• _TASK OBJECTIVE_
Reply with each record repeated exactly.

━━━

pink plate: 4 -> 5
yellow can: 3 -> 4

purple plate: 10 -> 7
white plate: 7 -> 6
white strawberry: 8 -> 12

━━━

• _EXPECTED ANSWER_
pink plate: 4 -> 5
yellow can: 3 -> 4

purple plate: 10 -> 7
white plate: 7 -> 6
white strawberry: 8 -> 12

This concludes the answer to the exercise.